**BRIEF:**
Reproduce verbatim every line of the rows from the one containing "brown cross: moved 1 px left, 3 px up" through the final line, inclusive, and omit the pictures.

**RECORDS:**
-.-.-
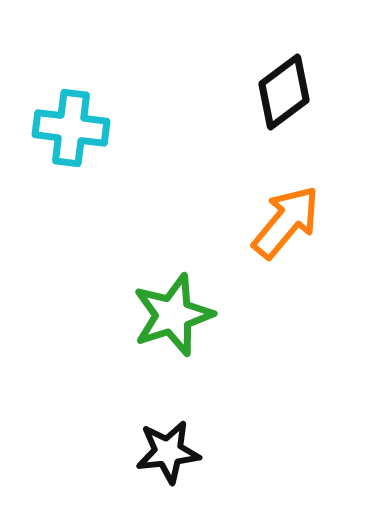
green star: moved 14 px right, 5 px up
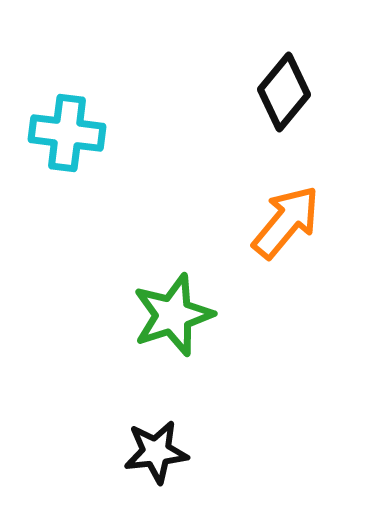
black diamond: rotated 14 degrees counterclockwise
cyan cross: moved 4 px left, 5 px down
black star: moved 12 px left
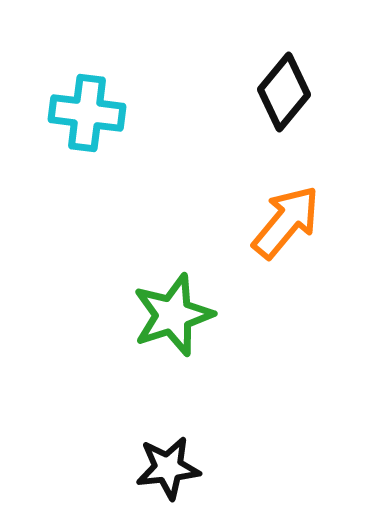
cyan cross: moved 20 px right, 20 px up
black star: moved 12 px right, 16 px down
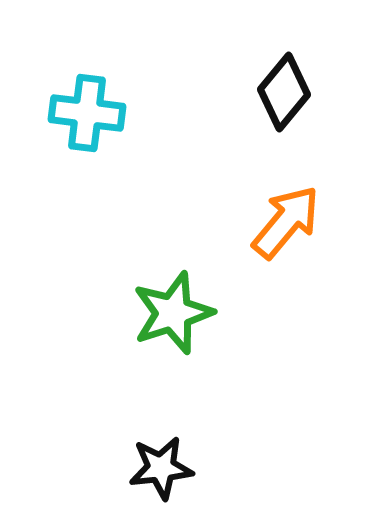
green star: moved 2 px up
black star: moved 7 px left
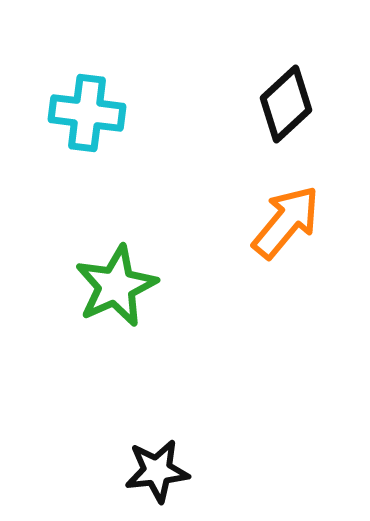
black diamond: moved 2 px right, 12 px down; rotated 8 degrees clockwise
green star: moved 57 px left, 27 px up; rotated 6 degrees counterclockwise
black star: moved 4 px left, 3 px down
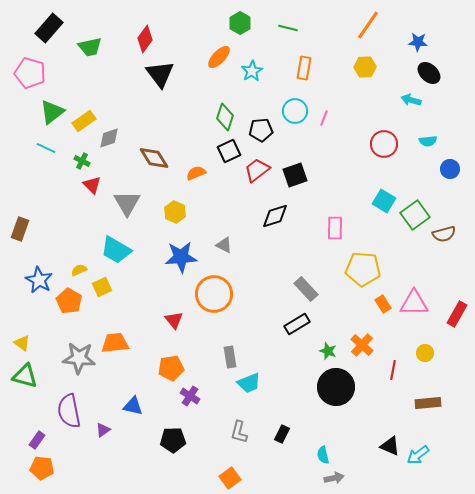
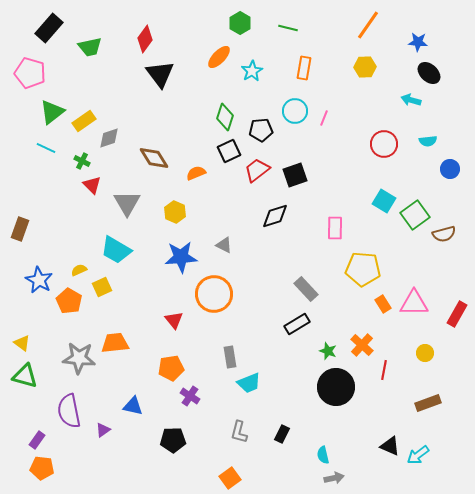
red line at (393, 370): moved 9 px left
brown rectangle at (428, 403): rotated 15 degrees counterclockwise
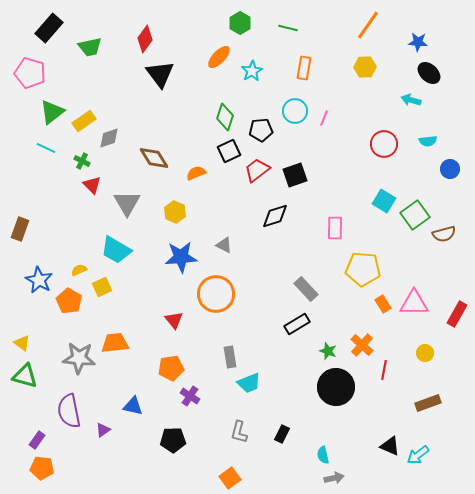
orange circle at (214, 294): moved 2 px right
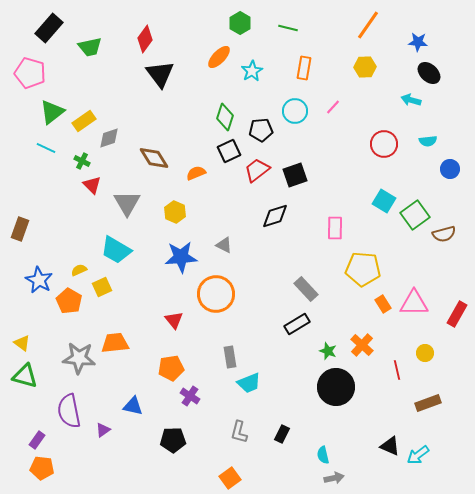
pink line at (324, 118): moved 9 px right, 11 px up; rotated 21 degrees clockwise
red line at (384, 370): moved 13 px right; rotated 24 degrees counterclockwise
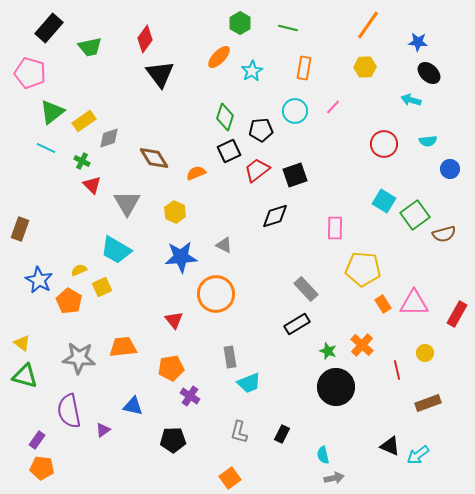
orange trapezoid at (115, 343): moved 8 px right, 4 px down
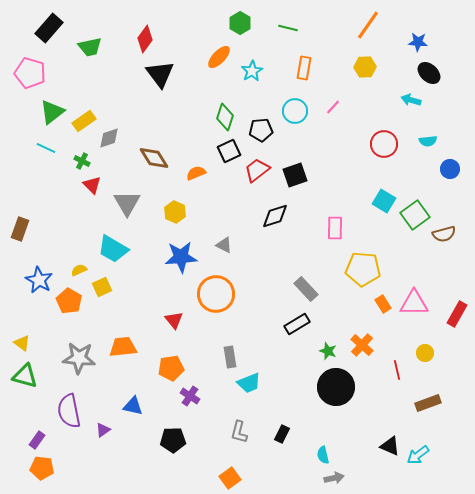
cyan trapezoid at (116, 250): moved 3 px left, 1 px up
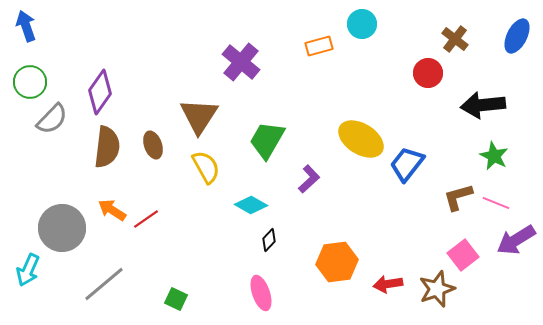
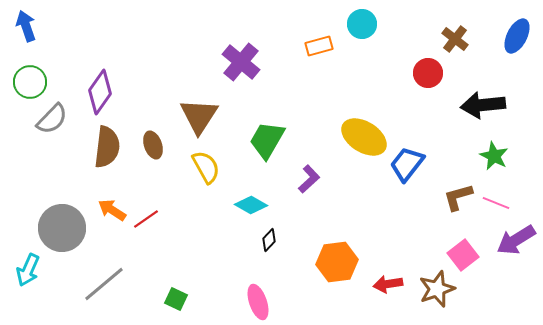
yellow ellipse: moved 3 px right, 2 px up
pink ellipse: moved 3 px left, 9 px down
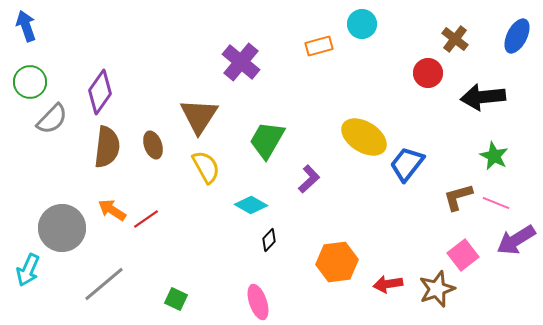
black arrow: moved 8 px up
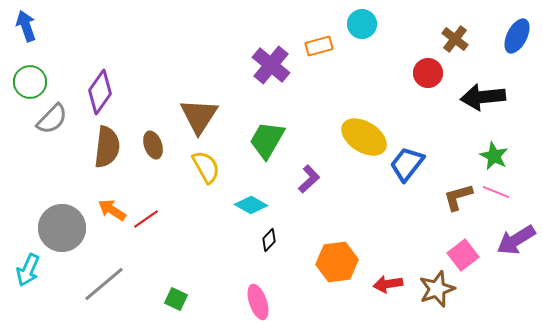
purple cross: moved 30 px right, 3 px down
pink line: moved 11 px up
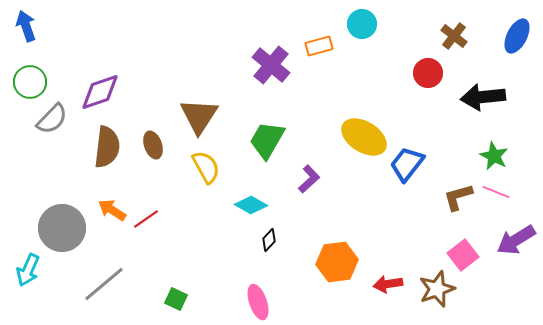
brown cross: moved 1 px left, 3 px up
purple diamond: rotated 36 degrees clockwise
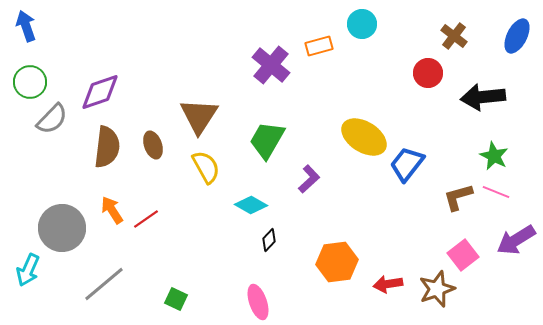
orange arrow: rotated 24 degrees clockwise
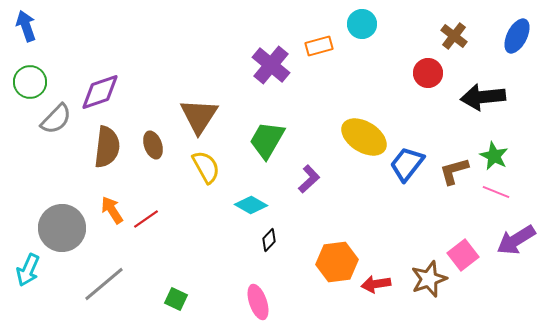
gray semicircle: moved 4 px right
brown L-shape: moved 4 px left, 26 px up
red arrow: moved 12 px left
brown star: moved 8 px left, 10 px up
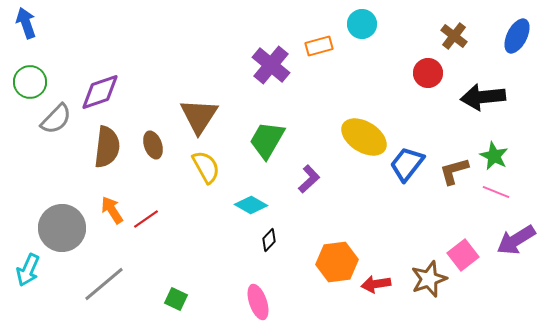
blue arrow: moved 3 px up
-.-.-
**FULL ANSWER:**
brown cross: moved 1 px left, 3 px up
purple diamond: rotated 36 degrees clockwise
orange arrow: rotated 24 degrees clockwise
gray semicircle: moved 4 px right
brown L-shape: moved 4 px left, 26 px up
red arrow: moved 12 px left
brown star: moved 8 px left, 10 px up
blue arrow: moved 3 px up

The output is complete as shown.